> [What you will do]:
Search the material below for lines containing the string "width", and copy every one you find.

━━━━━━

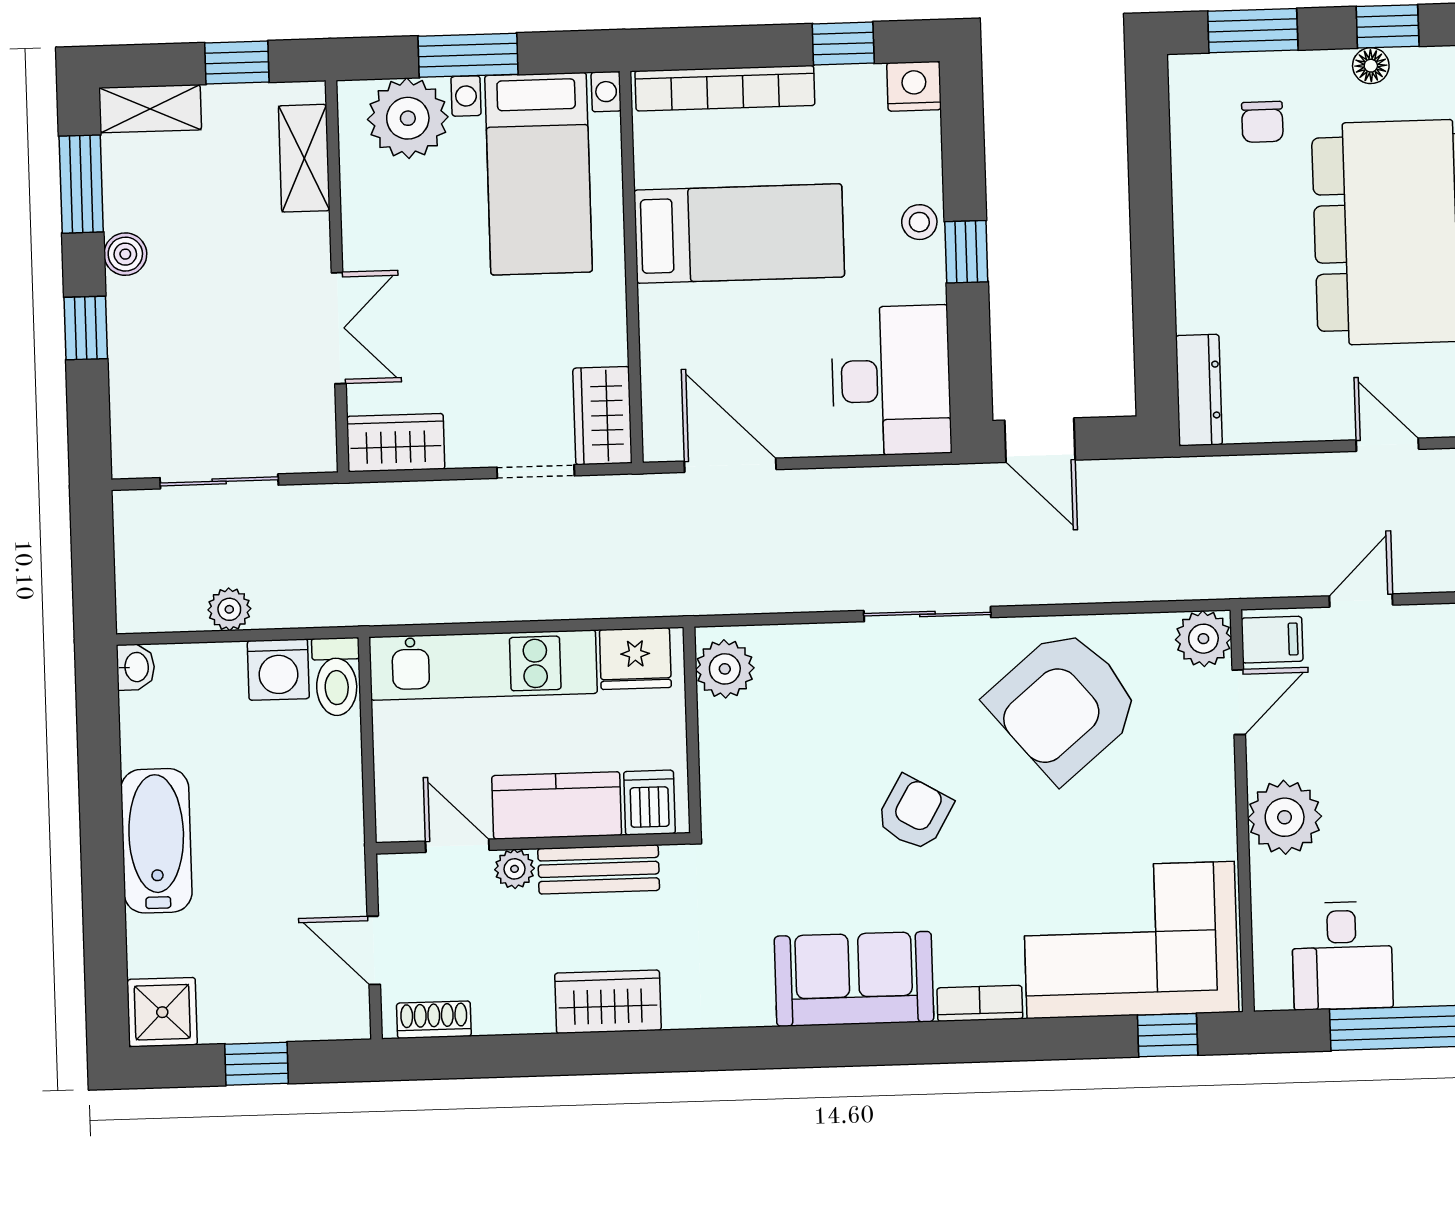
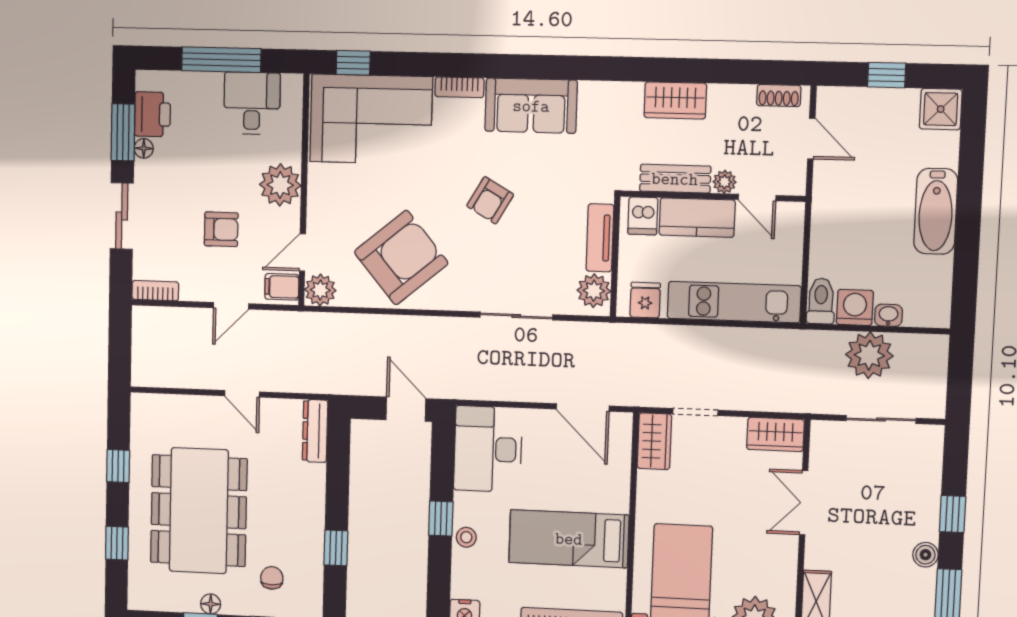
window: (1150, 185) -> (336, 548), added
door: (1387, 445) -> (242, 394), moved
plant: (229, 609) -> (869, 355), width x1.87, depth x1.87
sliding door: (927, 614) -> (516, 316), moved
fridge: (635, 659) -> (645, 300), width x0.72
washbasin: (136, 667) -> (888, 315), moved, turned 90
armchair: (1386, 733) -> (221, 229), added
tv unit: (720, 760) -> (600, 238), added

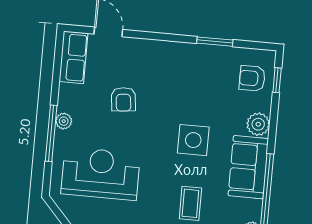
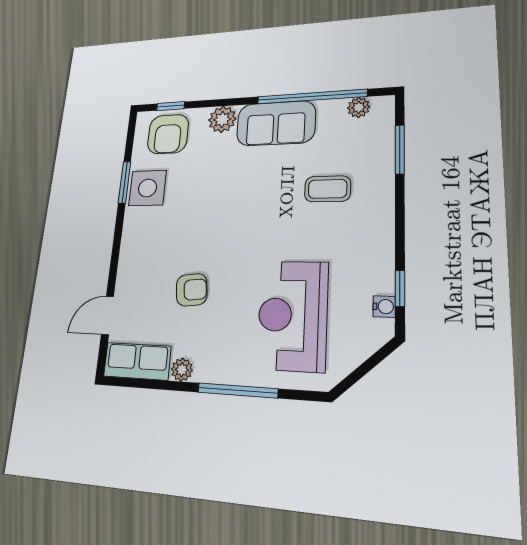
armchair: (252, 78) -> (168, 134), width x1.38, depth x1.38
plant: (64, 121) -> (182, 370), moved
side table: (193, 140) -> (147, 188), moved

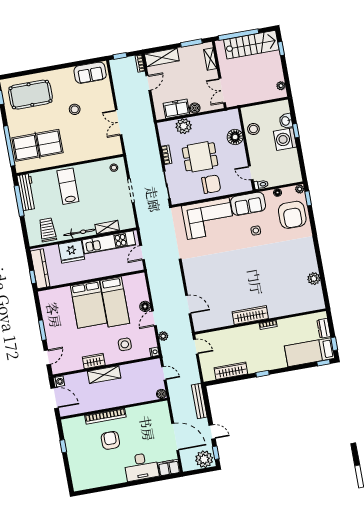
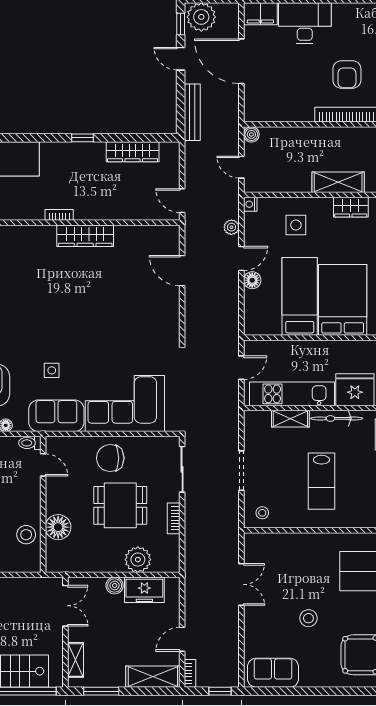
lab bench: (68, 186) -> (321, 481), moved

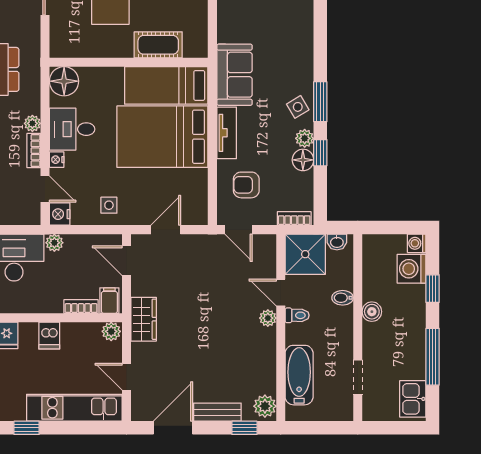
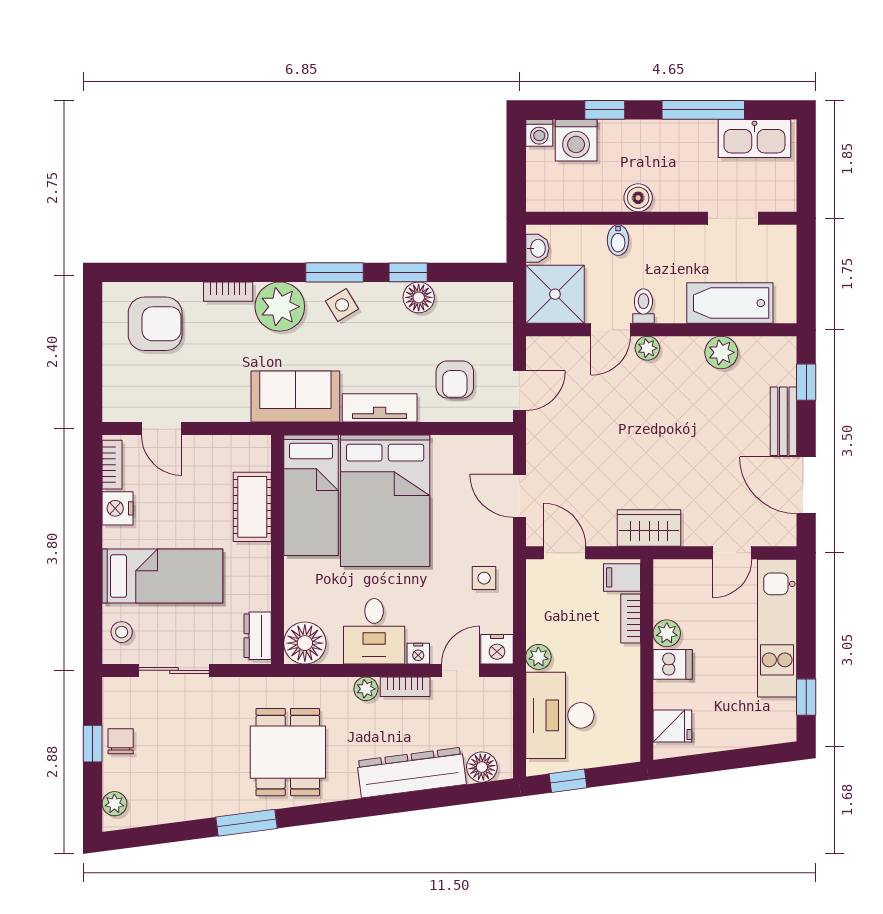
dresser: (69, 49) -> (258, 636), added
plant: (305, 138) -> (280, 307), moved, width x1.88, depth x1.88
bookcase: (294, 218) -> (228, 292), moved, turned -90
door: (127, 261) -> (564, 553), swing flipped
plant: (111, 331) -> (667, 633), moved
kitchen sink: (413, 399) -> (754, 139), width x1.38
plant: (265, 406) -> (721, 352), moved

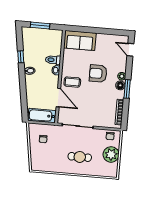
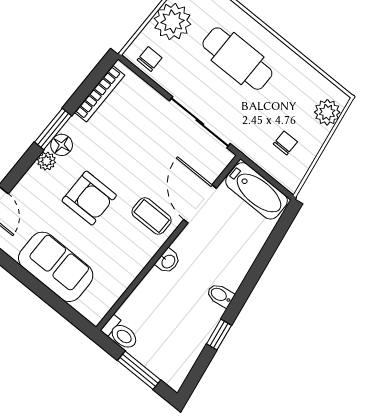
sofa: (80, 41) -> (56, 267), moved
toilet: (53, 60) -> (120, 333), moved
cafe table: (80, 157) -> (237, 59), width x1.37, depth x1.35
plant: (36, 160) -> (327, 112), added

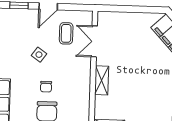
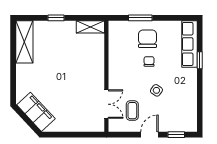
shelving: (102, 80) -> (98, 69), removed

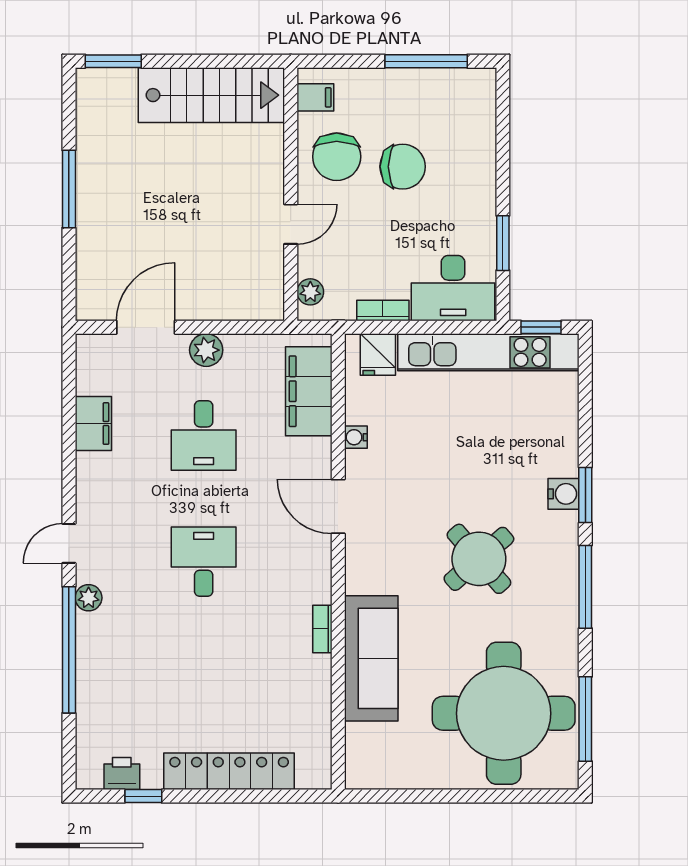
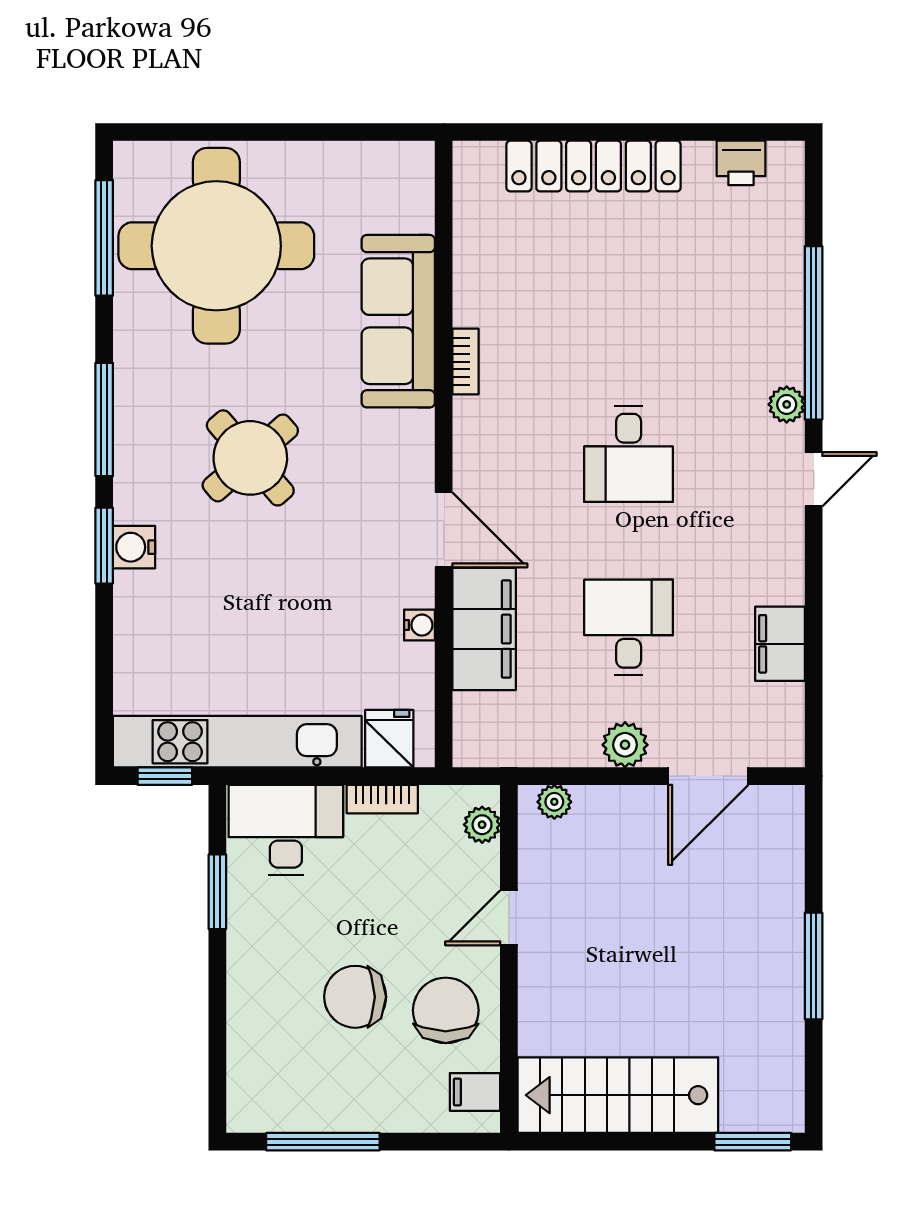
plant: (258, 309) -> (554, 802), added
filing cabinet: (309, 391) -> (484, 629), moved
window: (143, 796) -> (711, 132), removed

━━━━━━

> [Task result]:
plant: (229, 609) -> (869, 355), width x1.87, depth x1.87
fridge: (635, 659) -> (645, 300), width x0.72
armchair: (252, 78) -> (168, 134), width x1.38, depth x1.38
plant: (305, 138) -> (280, 307), moved, width x1.88, depth x1.88
kitchen sink: (413, 399) -> (754, 139), width x1.38
cafe table: (80, 157) -> (237, 59), width x1.37, depth x1.35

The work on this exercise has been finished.